++++ MATERIAL ++++

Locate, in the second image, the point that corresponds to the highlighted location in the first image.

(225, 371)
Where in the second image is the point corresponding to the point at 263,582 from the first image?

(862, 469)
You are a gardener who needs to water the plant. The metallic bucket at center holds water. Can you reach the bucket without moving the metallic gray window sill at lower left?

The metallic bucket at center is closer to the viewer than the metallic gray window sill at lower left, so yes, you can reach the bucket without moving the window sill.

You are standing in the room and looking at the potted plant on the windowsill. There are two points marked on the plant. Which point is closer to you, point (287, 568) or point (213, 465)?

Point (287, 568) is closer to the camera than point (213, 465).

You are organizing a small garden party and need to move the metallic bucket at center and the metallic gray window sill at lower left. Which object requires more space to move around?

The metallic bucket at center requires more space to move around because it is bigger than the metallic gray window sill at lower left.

++++
++++ MATERIAL ++++

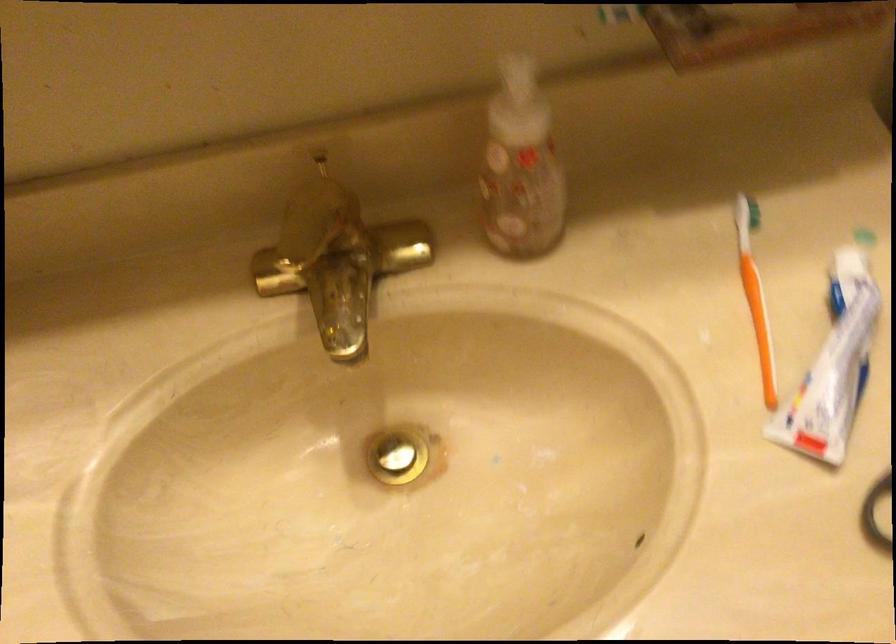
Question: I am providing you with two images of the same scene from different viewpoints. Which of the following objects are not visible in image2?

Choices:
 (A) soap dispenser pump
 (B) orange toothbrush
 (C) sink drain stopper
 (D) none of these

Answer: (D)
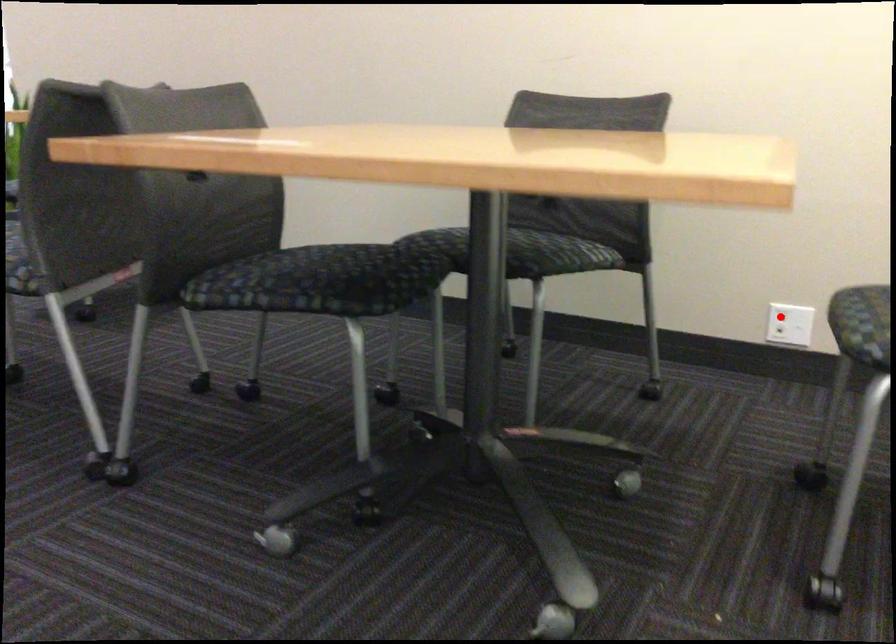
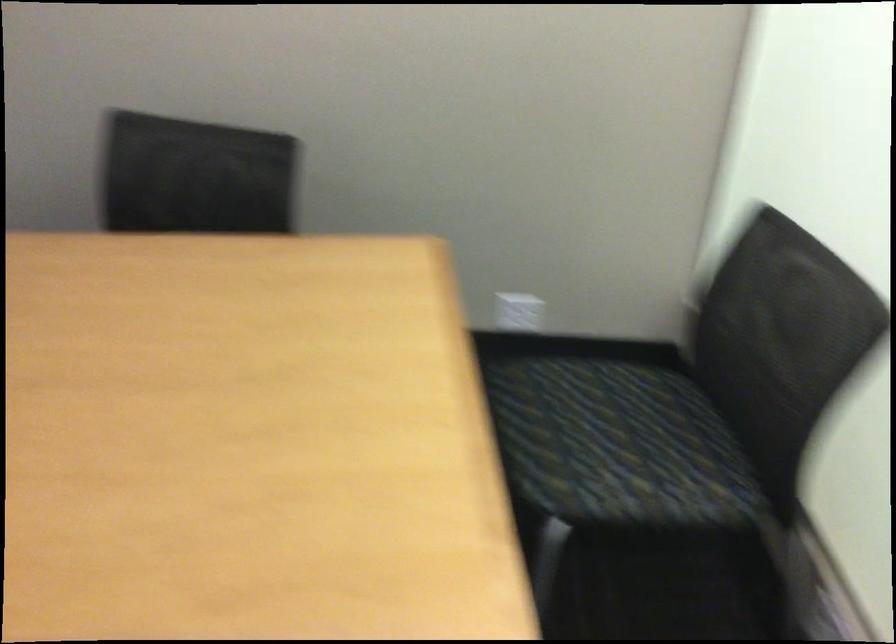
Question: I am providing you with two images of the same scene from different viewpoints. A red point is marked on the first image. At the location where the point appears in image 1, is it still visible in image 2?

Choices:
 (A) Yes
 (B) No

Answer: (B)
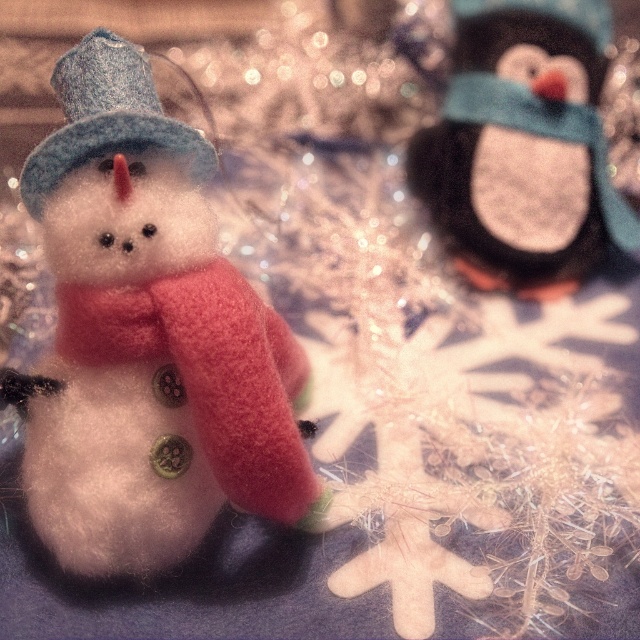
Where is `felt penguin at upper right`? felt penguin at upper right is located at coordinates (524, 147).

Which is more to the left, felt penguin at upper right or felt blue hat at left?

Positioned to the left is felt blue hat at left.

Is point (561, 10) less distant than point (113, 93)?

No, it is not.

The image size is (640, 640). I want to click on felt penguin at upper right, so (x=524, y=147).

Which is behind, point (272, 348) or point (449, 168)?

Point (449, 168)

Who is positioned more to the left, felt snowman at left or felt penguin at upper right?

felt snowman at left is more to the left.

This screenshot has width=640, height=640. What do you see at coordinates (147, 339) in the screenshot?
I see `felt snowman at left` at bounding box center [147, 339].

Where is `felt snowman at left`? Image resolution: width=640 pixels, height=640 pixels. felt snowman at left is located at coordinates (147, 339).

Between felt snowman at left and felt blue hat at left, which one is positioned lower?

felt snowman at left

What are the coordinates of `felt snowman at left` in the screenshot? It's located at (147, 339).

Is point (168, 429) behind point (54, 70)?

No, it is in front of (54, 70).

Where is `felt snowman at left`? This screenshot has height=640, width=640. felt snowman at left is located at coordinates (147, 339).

++++

> [WHAT IS REQUIRED]:
Copy out the lines above word for word, starting at the line that contains "Is point (168, 429) behind point (54, 70)?" and ending at the line that contains "has height=640, width=640.".

> [RESULT OF THIS TASK]:
Is point (168, 429) behind point (54, 70)?

No, it is in front of (54, 70).

Where is `felt snowman at left`? This screenshot has height=640, width=640. felt snowman at left is located at coordinates (147, 339).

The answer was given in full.